» **Exercise goal**: Go to the line with "LUX3: VEML7700 -> TSL2561" in the records below, then output it and each following line exactly, up to and including the line with "TFT pin RES: D0 -> D7". Skip pictures and add nothing.

» **Records for this task**:

+++++

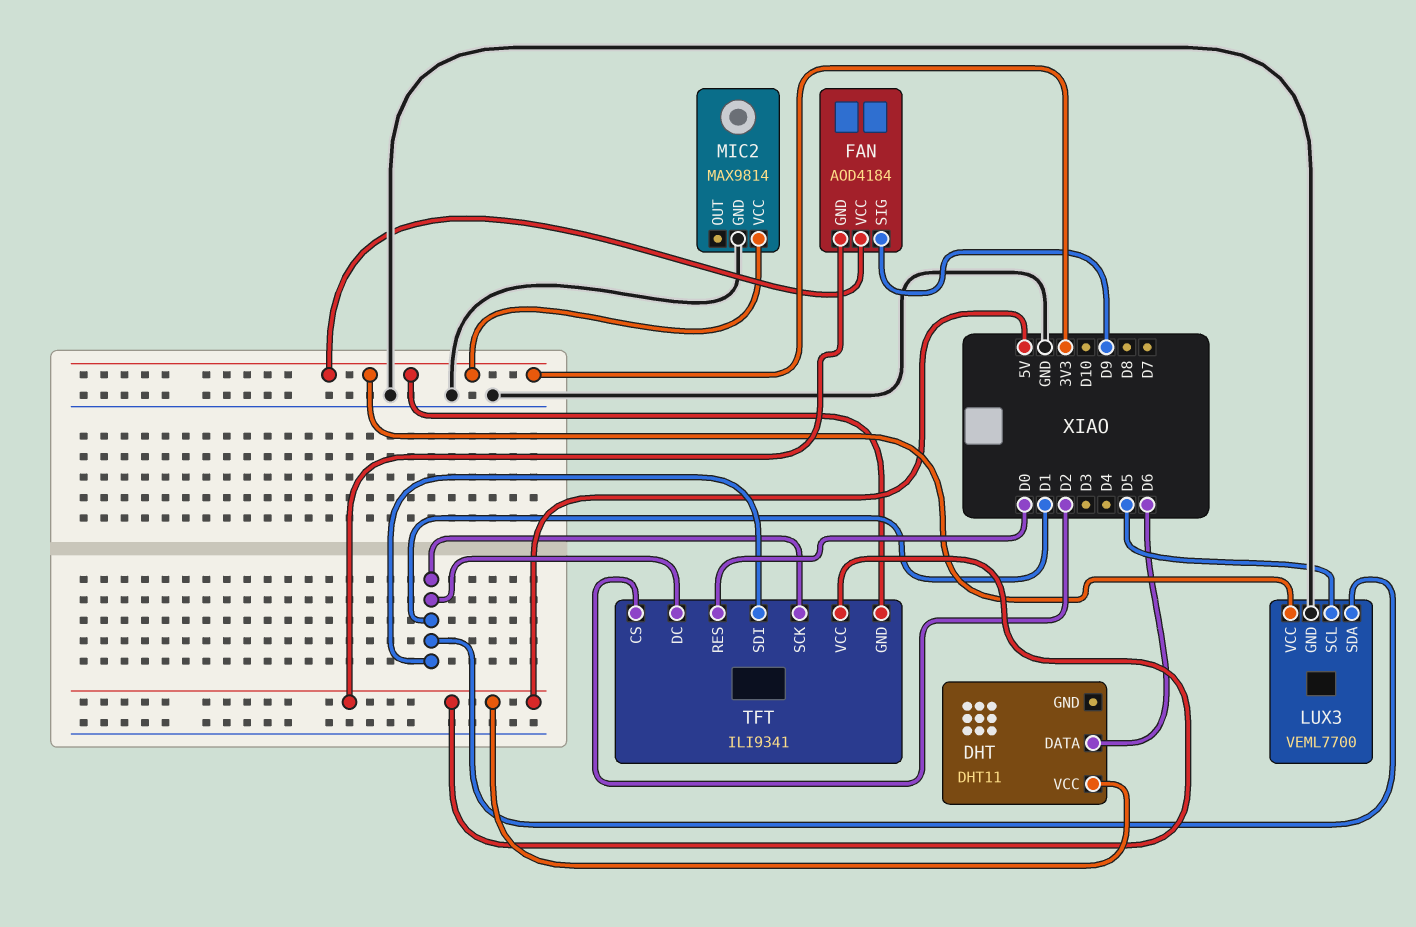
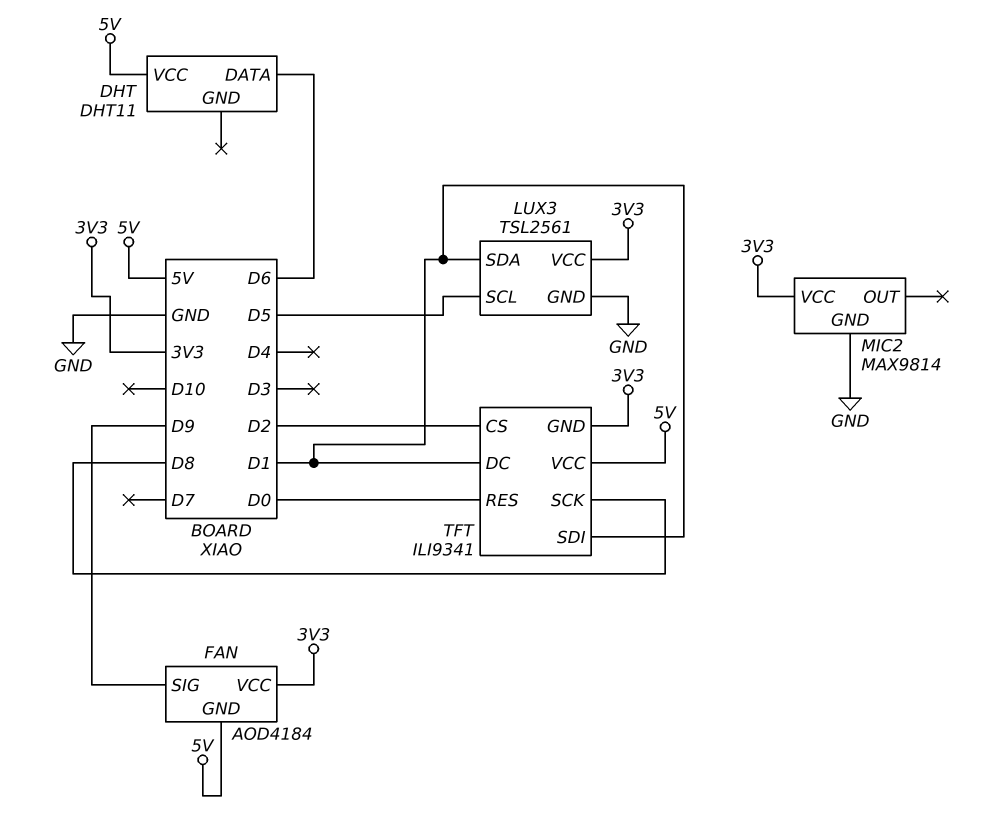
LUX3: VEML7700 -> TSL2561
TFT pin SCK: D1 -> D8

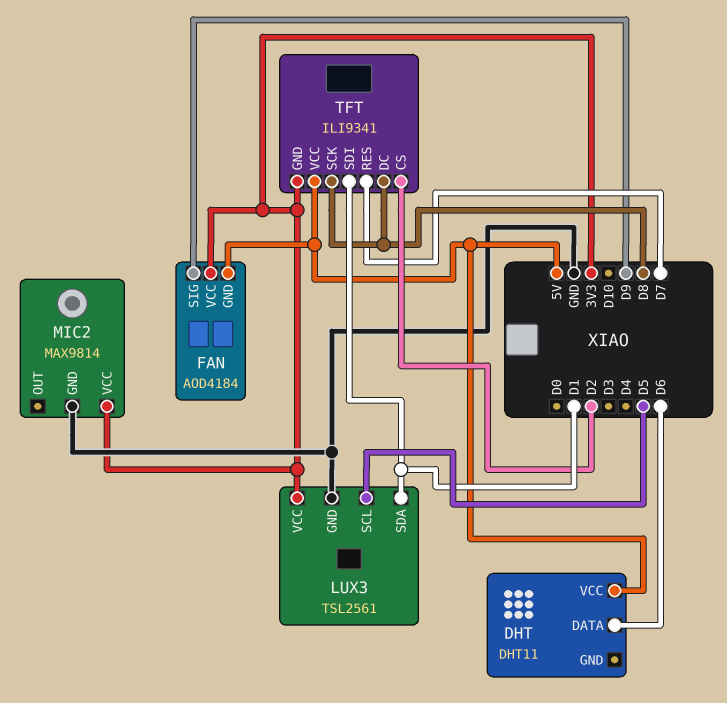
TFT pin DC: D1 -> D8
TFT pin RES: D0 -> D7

+++++

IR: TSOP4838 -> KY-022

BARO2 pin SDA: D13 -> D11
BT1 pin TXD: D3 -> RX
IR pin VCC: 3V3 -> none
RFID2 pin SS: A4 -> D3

+++++

» **Result for this exercise**:
LUX3: VEML7700 -> TSL2561
TFT pin SCK: D1 -> D8

TFT pin DC: D1 -> D8
TFT pin RES: D0 -> D7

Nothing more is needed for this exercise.